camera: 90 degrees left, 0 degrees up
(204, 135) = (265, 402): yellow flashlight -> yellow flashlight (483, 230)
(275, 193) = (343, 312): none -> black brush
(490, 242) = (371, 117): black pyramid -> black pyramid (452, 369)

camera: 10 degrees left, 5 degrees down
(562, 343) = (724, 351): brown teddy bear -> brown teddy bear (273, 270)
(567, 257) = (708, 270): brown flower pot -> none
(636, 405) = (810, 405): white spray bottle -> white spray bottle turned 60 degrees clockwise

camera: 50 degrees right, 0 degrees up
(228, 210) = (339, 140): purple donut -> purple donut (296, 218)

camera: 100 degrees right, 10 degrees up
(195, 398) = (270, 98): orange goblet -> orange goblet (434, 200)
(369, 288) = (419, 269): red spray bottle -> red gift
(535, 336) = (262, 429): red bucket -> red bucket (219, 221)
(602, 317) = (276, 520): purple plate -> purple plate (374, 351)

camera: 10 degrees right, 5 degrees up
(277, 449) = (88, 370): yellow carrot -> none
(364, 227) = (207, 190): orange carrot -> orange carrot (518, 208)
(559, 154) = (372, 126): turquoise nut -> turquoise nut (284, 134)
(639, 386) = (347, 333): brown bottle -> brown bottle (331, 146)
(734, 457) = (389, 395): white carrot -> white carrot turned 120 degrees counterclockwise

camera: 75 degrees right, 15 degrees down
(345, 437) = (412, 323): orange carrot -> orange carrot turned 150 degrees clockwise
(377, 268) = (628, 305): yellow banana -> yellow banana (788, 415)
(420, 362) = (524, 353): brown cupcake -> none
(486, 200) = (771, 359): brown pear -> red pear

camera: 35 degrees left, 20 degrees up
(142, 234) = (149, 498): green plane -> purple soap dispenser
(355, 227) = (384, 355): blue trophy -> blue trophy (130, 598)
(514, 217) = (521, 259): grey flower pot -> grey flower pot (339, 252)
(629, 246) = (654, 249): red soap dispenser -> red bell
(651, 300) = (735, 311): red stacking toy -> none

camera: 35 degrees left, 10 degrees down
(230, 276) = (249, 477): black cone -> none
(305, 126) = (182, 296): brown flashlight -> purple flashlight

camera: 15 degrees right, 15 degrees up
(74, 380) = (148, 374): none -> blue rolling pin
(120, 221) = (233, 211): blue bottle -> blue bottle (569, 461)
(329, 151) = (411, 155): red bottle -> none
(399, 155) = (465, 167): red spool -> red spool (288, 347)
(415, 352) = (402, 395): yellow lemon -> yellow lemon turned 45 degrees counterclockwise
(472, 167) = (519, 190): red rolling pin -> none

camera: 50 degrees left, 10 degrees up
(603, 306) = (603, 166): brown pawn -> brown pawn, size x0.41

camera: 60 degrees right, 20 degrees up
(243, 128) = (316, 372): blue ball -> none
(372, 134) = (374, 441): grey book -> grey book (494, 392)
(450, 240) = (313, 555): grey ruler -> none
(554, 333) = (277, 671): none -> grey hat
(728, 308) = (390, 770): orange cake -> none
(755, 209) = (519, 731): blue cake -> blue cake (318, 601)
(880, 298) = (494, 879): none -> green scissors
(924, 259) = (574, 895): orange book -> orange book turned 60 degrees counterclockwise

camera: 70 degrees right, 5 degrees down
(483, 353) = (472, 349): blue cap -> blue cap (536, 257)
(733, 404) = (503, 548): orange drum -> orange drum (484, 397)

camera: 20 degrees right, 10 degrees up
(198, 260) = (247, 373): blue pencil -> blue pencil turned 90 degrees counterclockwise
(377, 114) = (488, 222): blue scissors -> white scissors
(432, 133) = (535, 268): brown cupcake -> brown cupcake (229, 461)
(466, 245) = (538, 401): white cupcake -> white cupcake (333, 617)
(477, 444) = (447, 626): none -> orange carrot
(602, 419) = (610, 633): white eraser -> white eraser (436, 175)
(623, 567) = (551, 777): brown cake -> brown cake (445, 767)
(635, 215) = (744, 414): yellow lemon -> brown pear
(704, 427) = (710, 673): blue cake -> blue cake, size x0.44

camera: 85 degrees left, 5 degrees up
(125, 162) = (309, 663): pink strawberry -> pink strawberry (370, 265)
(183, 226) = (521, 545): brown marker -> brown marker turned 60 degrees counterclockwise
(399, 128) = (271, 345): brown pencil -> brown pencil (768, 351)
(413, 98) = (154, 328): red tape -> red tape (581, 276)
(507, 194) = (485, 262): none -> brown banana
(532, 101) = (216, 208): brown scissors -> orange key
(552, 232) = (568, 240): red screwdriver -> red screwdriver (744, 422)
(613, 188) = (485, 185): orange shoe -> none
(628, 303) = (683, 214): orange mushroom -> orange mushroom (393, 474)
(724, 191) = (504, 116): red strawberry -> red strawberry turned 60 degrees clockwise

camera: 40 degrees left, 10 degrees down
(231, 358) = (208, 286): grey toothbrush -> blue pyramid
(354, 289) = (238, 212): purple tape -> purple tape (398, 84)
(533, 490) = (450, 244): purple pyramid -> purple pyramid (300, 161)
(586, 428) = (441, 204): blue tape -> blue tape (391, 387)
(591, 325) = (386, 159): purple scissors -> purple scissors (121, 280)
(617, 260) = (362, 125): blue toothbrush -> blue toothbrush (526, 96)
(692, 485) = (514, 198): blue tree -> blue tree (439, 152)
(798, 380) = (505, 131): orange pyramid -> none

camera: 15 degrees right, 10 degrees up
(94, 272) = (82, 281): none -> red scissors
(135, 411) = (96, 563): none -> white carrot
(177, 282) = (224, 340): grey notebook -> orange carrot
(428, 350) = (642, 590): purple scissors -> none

:::::

## Your goal
Transcribe every line of the records exactly, please.

## Exercise response
camera: 90 degrees left, 0 degrees up
(204, 135) = (265, 402): yellow flashlight -> yellow flashlight (483, 230)
(275, 193) = (343, 312): none -> black brush
(490, 242) = (371, 117): black pyramid -> black pyramid (452, 369)

camera: 10 degrees left, 5 degrees down
(562, 343) = (724, 351): brown teddy bear -> brown teddy bear (273, 270)
(567, 257) = (708, 270): brown flower pot -> none
(636, 405) = (810, 405): white spray bottle -> white spray bottle turned 60 degrees clockwise

camera: 50 degrees right, 0 degrees up
(228, 210) = (339, 140): purple donut -> purple donut (296, 218)

camera: 100 degrees right, 10 degrees up
(195, 398) = (270, 98): orange goblet -> orange goblet (434, 200)
(369, 288) = (419, 269): red spray bottle -> red gift
(535, 336) = (262, 429): red bucket -> red bucket (219, 221)
(602, 317) = (276, 520): purple plate -> purple plate (374, 351)

camera: 10 degrees right, 5 degrees up
(277, 449) = (88, 370): yellow carrot -> none
(364, 227) = (207, 190): orange carrot -> orange carrot (518, 208)
(559, 154) = (372, 126): turquoise nut -> turquoise nut (284, 134)
(639, 386) = (347, 333): brown bottle -> brown bottle (331, 146)
(734, 457) = (389, 395): white carrot -> white carrot turned 120 degrees counterclockwise

camera: 75 degrees right, 15 degrees down
(345, 437) = (412, 323): orange carrot -> orange carrot turned 150 degrees clockwise
(377, 268) = (628, 305): yellow banana -> yellow banana (788, 415)
(420, 362) = (524, 353): brown cupcake -> none
(486, 200) = (771, 359): brown pear -> red pear

camera: 35 degrees left, 20 degrees up
(142, 234) = (149, 498): green plane -> purple soap dispenser
(355, 227) = (384, 355): blue trophy -> blue trophy (130, 598)
(514, 217) = (521, 259): grey flower pot -> grey flower pot (339, 252)
(629, 246) = (654, 249): red soap dispenser -> red bell
(651, 300) = (735, 311): red stacking toy -> none

camera: 35 degrees left, 10 degrees down
(230, 276) = (249, 477): black cone -> none
(305, 126) = (182, 296): brown flashlight -> purple flashlight

camera: 15 degrees right, 15 degrees up
(74, 380) = (148, 374): none -> blue rolling pin
(120, 221) = (233, 211): blue bottle -> blue bottle (569, 461)
(329, 151) = (411, 155): red bottle -> none
(399, 155) = (465, 167): red spool -> red spool (288, 347)
(415, 352) = (402, 395): yellow lemon -> yellow lemon turned 45 degrees counterclockwise
(472, 167) = (519, 190): red rolling pin -> none

camera: 50 degrees left, 10 degrees up
(603, 306) = (603, 166): brown pawn -> brown pawn, size x0.41

camera: 60 degrees right, 20 degrees up
(243, 128) = (316, 372): blue ball -> none
(372, 134) = (374, 441): grey book -> grey book (494, 392)
(450, 240) = (313, 555): grey ruler -> none
(554, 333) = (277, 671): none -> grey hat
(728, 308) = (390, 770): orange cake -> none
(755, 209) = (519, 731): blue cake -> blue cake (318, 601)
(880, 298) = (494, 879): none -> green scissors
(924, 259) = (574, 895): orange book -> orange book turned 60 degrees counterclockwise

camera: 70 degrees right, 5 degrees down
(483, 353) = (472, 349): blue cap -> blue cap (536, 257)
(733, 404) = (503, 548): orange drum -> orange drum (484, 397)

camera: 20 degrees right, 10 degrees up
(198, 260) = (247, 373): blue pencil -> blue pencil turned 90 degrees counterclockwise
(377, 114) = (488, 222): blue scissors -> white scissors
(432, 133) = (535, 268): brown cupcake -> brown cupcake (229, 461)
(466, 245) = (538, 401): white cupcake -> white cupcake (333, 617)
(477, 444) = (447, 626): none -> orange carrot
(602, 419) = (610, 633): white eraser -> white eraser (436, 175)
(623, 567) = (551, 777): brown cake -> brown cake (445, 767)
(635, 215) = (744, 414): yellow lemon -> brown pear
(704, 427) = (710, 673): blue cake -> blue cake, size x0.44

camera: 85 degrees left, 5 degrees up
(125, 162) = (309, 663): pink strawberry -> pink strawberry (370, 265)
(183, 226) = (521, 545): brown marker -> brown marker turned 60 degrees counterclockwise
(399, 128) = (271, 345): brown pencil -> brown pencil (768, 351)
(413, 98) = (154, 328): red tape -> red tape (581, 276)
(507, 194) = (485, 262): none -> brown banana
(532, 101) = (216, 208): brown scissors -> orange key
(552, 232) = (568, 240): red screwdriver -> red screwdriver (744, 422)
(613, 188) = (485, 185): orange shoe -> none
(628, 303) = (683, 214): orange mushroom -> orange mushroom (393, 474)
(724, 191) = (504, 116): red strawberry -> red strawberry turned 60 degrees clockwise

camera: 40 degrees left, 10 degrees down
(231, 358) = (208, 286): grey toothbrush -> blue pyramid
(354, 289) = (238, 212): purple tape -> purple tape (398, 84)
(533, 490) = (450, 244): purple pyramid -> purple pyramid (300, 161)
(586, 428) = (441, 204): blue tape -> blue tape (391, 387)
(591, 325) = (386, 159): purple scissors -> purple scissors (121, 280)
(617, 260) = (362, 125): blue toothbrush -> blue toothbrush (526, 96)
(692, 485) = (514, 198): blue tree -> blue tree (439, 152)
(798, 380) = (505, 131): orange pyramid -> none

camera: 15 degrees right, 10 degrees up
(94, 272) = (82, 281): none -> red scissors
(135, 411) = (96, 563): none -> white carrot
(177, 282) = (224, 340): grey notebook -> orange carrot
(428, 350) = (642, 590): purple scissors -> none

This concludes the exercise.